» Objective:
Which lines of the records contain the string "kern"? Show each of them in full.

[Dataset items]
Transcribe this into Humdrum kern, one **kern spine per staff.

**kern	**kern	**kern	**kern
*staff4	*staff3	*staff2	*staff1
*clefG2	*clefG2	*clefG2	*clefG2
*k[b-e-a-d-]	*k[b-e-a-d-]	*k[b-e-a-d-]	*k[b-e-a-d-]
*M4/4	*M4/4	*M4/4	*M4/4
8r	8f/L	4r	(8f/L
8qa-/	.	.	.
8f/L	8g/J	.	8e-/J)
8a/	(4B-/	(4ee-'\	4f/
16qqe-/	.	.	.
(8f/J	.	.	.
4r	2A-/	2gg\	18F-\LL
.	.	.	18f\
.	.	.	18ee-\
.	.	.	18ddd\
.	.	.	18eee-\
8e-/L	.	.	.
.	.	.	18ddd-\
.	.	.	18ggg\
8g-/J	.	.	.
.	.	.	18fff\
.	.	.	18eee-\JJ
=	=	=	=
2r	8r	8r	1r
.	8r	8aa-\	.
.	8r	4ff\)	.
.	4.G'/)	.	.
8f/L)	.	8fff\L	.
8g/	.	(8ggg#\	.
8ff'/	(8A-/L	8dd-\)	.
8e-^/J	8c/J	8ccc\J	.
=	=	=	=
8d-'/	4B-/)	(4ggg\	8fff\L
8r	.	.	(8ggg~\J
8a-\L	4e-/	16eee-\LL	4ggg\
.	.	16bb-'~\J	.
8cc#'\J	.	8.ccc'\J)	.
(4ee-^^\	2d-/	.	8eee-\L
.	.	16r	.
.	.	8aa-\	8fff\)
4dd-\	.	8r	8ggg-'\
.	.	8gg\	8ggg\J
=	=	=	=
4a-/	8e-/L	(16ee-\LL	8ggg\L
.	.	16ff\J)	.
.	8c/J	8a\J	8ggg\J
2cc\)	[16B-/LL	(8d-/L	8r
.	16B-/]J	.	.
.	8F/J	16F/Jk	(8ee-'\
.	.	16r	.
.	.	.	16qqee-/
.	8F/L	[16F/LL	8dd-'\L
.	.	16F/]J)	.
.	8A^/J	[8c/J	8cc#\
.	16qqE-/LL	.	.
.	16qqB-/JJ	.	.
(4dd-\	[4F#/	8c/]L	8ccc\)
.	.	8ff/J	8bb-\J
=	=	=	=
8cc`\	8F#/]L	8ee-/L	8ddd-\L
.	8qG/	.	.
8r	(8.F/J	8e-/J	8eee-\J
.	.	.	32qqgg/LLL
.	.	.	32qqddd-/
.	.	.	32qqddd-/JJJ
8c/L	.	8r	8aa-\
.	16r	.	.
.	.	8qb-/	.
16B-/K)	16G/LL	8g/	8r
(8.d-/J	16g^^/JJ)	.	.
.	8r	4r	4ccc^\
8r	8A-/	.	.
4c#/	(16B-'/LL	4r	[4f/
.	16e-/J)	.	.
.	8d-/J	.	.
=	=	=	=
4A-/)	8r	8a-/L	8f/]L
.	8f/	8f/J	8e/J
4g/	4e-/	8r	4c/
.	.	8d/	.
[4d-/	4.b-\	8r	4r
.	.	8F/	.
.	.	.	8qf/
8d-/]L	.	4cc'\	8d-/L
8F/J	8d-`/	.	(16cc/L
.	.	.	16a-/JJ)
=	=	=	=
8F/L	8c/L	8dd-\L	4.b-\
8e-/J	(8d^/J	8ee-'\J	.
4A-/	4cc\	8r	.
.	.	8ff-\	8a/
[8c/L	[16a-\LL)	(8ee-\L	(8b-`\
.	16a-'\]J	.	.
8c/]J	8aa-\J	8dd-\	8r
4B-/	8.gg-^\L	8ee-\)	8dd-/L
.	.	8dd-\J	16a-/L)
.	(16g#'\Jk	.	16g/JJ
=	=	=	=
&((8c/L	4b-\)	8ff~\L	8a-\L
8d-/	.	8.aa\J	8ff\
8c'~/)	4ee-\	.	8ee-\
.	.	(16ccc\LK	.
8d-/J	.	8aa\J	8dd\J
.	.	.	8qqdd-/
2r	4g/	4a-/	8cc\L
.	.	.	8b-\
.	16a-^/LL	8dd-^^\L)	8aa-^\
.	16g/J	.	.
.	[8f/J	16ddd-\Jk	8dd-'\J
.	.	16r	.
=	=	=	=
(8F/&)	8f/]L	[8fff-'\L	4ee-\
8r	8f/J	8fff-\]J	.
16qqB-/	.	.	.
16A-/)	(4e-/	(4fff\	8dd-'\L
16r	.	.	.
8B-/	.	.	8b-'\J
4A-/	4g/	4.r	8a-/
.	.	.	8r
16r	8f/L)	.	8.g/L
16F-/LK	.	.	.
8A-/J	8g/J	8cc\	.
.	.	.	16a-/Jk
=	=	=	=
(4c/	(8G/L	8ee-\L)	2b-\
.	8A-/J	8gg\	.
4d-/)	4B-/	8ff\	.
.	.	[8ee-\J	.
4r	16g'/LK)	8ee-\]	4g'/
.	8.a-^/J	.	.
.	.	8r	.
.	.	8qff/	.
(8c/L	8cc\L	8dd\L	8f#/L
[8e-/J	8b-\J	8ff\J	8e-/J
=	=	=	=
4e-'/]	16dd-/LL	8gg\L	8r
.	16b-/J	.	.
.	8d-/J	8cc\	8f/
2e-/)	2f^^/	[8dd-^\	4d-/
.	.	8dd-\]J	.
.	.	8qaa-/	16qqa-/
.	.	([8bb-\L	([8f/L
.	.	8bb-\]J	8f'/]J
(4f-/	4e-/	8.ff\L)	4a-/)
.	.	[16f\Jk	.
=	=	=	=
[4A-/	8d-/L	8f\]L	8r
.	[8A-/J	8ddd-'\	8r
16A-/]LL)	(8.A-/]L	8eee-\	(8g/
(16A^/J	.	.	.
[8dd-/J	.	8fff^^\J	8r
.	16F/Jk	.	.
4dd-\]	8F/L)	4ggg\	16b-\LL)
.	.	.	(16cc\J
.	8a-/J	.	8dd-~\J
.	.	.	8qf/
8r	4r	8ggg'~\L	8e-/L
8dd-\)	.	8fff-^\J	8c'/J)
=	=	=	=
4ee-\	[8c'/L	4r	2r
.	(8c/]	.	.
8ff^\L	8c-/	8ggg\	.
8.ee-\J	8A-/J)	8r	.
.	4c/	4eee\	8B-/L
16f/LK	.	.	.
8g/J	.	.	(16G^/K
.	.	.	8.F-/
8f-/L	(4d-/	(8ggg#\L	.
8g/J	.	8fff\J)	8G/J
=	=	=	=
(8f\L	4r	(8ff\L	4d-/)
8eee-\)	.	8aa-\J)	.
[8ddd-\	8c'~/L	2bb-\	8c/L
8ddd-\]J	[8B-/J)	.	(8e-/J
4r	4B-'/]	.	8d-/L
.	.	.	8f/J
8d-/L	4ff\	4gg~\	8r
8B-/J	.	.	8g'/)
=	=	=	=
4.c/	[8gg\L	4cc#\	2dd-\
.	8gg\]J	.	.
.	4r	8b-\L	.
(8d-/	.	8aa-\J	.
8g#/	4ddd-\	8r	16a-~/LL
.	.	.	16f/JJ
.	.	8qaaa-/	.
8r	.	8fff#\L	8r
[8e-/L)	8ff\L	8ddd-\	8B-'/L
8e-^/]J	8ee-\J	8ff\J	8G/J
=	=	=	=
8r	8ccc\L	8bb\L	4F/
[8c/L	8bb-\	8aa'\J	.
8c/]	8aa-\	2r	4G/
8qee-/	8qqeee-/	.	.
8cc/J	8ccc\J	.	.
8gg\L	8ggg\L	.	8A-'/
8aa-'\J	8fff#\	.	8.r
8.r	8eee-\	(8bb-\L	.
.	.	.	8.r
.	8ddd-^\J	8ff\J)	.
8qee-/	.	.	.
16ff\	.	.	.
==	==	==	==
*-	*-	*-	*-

» Response to the task:
Transcribe this into Humdrum kern, one **kern spine per staff.
**kern	**kern	**kern	**kern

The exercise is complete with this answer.